*What you have to do*: Could you gather every line of the items below that contains the string "Antananarivo"? Match it with case counting.

*Records for processing*:

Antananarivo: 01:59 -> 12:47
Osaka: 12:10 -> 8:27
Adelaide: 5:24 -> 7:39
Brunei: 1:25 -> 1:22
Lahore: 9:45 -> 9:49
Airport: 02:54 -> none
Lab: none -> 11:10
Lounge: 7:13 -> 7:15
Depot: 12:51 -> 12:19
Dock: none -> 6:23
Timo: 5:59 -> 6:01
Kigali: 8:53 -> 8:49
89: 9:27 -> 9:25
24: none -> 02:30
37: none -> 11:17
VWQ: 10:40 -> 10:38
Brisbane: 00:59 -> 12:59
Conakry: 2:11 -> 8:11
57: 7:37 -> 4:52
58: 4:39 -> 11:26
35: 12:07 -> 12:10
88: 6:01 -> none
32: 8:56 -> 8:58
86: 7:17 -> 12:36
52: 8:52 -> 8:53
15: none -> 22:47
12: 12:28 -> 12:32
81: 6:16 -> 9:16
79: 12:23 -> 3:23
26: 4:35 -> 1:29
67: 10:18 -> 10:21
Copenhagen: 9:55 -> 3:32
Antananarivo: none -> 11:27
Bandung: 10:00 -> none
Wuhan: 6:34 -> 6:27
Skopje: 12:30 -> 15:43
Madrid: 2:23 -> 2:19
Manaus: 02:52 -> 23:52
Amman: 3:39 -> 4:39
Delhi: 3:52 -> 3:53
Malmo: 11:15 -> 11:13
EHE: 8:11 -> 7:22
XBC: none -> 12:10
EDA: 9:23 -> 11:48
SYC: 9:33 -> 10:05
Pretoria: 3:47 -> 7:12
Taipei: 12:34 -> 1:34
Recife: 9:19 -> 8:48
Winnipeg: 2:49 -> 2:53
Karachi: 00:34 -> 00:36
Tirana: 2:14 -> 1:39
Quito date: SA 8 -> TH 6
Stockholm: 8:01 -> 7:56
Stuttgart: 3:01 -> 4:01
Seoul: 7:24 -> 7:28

*Task output*:
Antananarivo: 01:59 -> 12:47
Antananarivo: none -> 11:27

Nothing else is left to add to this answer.